-- Opening Marker --
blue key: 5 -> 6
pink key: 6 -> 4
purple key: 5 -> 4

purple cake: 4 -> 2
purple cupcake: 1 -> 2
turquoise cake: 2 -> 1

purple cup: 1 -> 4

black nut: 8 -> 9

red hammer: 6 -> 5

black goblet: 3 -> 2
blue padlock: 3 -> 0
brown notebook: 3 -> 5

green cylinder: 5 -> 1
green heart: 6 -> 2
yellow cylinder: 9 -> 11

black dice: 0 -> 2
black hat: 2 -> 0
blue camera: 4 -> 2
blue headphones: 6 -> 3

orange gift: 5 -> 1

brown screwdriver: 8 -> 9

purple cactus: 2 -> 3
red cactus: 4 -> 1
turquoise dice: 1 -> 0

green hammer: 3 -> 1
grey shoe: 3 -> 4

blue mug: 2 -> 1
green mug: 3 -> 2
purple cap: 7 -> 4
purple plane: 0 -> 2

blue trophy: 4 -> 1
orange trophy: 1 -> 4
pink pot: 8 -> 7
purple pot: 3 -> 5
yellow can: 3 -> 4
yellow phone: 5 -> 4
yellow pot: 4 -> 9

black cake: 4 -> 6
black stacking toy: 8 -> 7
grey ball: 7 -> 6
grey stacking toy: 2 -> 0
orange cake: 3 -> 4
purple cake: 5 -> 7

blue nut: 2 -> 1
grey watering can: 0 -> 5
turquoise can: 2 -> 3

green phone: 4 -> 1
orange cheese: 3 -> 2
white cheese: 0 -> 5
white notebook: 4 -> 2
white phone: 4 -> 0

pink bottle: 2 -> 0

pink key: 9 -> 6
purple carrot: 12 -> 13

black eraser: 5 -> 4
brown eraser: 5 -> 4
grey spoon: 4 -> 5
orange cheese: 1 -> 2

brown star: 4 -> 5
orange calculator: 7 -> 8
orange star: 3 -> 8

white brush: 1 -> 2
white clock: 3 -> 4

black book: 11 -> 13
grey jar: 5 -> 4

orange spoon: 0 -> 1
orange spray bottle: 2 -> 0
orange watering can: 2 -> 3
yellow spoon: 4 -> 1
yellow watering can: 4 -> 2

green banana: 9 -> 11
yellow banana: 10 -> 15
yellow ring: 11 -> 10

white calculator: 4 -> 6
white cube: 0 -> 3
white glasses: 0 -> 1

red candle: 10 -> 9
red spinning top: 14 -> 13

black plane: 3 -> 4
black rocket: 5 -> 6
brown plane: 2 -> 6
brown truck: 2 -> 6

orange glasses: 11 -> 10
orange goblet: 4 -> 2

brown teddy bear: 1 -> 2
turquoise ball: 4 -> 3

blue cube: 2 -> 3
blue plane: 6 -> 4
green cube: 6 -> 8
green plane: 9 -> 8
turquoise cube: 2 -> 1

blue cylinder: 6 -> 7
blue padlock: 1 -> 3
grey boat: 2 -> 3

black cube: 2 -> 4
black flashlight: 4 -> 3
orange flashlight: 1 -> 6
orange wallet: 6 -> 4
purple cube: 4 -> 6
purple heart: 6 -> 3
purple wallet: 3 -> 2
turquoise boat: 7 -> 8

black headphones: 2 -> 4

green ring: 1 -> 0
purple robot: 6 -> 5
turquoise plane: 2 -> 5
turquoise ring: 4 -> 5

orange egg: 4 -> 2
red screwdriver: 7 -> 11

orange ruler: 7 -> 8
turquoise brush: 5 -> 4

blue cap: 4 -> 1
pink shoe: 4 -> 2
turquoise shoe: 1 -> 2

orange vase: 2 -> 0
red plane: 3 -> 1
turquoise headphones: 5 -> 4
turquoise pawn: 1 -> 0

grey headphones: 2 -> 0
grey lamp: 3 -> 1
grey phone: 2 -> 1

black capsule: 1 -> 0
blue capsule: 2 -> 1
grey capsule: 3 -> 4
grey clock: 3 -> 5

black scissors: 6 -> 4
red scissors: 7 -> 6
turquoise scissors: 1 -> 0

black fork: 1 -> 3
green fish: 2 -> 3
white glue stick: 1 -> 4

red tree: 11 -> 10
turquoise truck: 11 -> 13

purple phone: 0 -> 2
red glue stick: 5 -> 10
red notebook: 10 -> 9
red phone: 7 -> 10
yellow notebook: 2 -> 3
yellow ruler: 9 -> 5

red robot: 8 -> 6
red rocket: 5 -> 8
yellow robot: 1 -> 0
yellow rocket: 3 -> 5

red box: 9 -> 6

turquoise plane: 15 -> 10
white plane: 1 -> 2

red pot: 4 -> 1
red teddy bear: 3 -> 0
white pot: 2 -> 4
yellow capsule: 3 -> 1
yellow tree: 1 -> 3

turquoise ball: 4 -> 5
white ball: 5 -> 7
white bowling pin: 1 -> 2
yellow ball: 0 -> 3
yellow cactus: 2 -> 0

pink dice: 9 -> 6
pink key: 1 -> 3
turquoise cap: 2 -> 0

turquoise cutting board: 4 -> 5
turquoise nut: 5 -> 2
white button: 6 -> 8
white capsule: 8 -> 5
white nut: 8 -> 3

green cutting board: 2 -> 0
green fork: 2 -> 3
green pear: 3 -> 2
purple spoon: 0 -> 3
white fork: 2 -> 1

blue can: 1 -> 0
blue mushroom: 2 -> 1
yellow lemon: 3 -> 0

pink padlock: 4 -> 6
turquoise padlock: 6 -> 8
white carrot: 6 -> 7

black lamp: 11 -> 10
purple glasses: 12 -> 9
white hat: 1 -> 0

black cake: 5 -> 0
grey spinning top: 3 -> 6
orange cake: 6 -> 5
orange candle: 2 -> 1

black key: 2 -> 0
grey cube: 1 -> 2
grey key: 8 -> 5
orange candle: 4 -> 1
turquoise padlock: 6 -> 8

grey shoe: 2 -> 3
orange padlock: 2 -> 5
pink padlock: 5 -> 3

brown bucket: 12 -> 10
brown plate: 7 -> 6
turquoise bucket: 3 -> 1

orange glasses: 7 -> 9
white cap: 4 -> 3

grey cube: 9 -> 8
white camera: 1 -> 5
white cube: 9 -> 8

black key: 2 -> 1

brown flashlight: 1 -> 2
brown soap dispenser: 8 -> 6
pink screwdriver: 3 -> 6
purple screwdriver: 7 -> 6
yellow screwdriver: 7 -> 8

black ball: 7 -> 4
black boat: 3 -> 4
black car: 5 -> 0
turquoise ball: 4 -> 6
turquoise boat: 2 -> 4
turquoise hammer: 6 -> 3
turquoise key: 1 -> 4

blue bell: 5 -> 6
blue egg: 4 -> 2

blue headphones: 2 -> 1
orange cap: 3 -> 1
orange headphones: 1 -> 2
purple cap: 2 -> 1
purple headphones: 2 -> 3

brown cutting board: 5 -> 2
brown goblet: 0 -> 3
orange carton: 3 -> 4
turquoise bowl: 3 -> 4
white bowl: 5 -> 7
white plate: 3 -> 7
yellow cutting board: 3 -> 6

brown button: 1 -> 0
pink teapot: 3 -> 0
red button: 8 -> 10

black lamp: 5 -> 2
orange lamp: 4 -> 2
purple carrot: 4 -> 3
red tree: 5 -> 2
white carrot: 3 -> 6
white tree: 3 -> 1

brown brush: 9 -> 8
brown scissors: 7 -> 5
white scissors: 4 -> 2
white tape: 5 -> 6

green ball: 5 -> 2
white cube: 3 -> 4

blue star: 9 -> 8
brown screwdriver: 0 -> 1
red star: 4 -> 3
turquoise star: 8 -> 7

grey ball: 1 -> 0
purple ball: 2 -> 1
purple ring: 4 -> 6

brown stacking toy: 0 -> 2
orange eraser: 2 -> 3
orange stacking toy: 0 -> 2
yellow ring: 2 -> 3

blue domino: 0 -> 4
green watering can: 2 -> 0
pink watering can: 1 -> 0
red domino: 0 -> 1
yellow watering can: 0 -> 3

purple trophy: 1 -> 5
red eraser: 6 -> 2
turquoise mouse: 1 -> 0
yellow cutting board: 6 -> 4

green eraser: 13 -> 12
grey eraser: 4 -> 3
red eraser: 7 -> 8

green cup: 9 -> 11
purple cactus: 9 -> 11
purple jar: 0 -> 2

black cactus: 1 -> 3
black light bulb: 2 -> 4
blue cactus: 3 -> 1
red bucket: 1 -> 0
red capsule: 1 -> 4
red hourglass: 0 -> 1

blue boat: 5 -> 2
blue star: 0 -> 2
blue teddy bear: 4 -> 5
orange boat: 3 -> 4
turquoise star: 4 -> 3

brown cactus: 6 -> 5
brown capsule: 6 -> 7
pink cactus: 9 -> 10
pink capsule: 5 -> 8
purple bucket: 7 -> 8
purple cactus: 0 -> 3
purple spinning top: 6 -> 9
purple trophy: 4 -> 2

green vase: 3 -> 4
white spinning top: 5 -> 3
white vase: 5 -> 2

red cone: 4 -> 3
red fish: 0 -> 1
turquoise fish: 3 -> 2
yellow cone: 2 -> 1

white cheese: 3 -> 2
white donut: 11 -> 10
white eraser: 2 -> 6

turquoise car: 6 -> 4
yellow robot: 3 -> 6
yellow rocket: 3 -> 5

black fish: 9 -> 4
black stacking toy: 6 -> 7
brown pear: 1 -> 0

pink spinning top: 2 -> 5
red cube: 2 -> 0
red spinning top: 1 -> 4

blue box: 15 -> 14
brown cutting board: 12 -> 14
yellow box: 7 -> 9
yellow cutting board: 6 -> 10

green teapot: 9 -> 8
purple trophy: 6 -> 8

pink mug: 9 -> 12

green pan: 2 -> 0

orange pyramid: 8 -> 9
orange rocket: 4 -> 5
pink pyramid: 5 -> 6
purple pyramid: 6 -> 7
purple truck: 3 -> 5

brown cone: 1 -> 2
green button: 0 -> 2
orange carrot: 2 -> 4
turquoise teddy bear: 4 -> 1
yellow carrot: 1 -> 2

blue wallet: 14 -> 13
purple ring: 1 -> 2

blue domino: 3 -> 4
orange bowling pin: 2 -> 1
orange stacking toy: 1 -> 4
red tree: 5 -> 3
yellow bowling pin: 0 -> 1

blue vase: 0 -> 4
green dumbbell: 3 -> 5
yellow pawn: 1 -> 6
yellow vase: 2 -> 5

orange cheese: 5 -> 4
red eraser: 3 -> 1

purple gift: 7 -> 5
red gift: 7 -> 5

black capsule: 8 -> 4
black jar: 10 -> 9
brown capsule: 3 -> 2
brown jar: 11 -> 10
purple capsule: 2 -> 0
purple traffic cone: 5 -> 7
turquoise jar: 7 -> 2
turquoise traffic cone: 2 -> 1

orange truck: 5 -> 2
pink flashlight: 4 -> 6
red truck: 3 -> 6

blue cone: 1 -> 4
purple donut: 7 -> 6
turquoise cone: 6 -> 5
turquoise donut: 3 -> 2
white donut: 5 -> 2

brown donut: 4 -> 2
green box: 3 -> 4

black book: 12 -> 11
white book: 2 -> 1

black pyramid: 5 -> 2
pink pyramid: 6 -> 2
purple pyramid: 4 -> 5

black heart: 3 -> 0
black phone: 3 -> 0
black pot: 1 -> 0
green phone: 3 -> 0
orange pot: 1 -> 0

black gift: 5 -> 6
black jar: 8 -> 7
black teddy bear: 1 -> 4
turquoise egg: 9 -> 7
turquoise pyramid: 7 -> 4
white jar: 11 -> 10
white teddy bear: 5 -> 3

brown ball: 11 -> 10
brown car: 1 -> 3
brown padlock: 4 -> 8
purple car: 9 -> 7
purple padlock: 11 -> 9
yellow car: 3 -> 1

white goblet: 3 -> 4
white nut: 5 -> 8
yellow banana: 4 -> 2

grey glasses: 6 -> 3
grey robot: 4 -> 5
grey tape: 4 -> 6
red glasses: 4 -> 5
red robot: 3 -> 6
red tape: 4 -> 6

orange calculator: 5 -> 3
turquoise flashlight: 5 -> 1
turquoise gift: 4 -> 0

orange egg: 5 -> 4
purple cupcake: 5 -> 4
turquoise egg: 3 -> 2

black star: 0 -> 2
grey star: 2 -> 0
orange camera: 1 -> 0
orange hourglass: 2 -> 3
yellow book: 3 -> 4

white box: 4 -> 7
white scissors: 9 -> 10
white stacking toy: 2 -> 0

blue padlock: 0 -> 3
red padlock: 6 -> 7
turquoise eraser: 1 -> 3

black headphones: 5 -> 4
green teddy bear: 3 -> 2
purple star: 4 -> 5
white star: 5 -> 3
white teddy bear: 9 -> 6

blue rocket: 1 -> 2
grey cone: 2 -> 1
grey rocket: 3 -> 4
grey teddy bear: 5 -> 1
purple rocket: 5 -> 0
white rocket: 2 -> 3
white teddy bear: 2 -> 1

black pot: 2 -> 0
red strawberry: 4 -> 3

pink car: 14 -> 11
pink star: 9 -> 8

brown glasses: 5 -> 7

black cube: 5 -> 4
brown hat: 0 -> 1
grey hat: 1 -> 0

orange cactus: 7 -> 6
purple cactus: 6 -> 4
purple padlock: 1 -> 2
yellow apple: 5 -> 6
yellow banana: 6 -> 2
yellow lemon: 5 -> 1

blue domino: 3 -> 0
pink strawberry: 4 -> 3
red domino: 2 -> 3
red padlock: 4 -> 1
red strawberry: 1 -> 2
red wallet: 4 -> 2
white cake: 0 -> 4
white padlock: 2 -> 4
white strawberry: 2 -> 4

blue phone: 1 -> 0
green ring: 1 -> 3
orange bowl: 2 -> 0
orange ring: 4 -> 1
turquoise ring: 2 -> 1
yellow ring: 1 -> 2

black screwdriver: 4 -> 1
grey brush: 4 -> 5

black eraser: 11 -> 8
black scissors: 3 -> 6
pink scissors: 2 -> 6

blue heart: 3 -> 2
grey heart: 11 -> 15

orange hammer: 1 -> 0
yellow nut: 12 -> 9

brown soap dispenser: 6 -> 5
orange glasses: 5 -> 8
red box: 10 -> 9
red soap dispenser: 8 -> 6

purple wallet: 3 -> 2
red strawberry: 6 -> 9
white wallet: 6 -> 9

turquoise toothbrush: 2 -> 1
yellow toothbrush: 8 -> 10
-- Closing Marker --
What to produce:
Look through the listing, and copy each line in which the string "shoe" turns up.

Solution to the problem:
grey shoe: 3 -> 4
pink shoe: 4 -> 2
turquoise shoe: 1 -> 2
grey shoe: 2 -> 3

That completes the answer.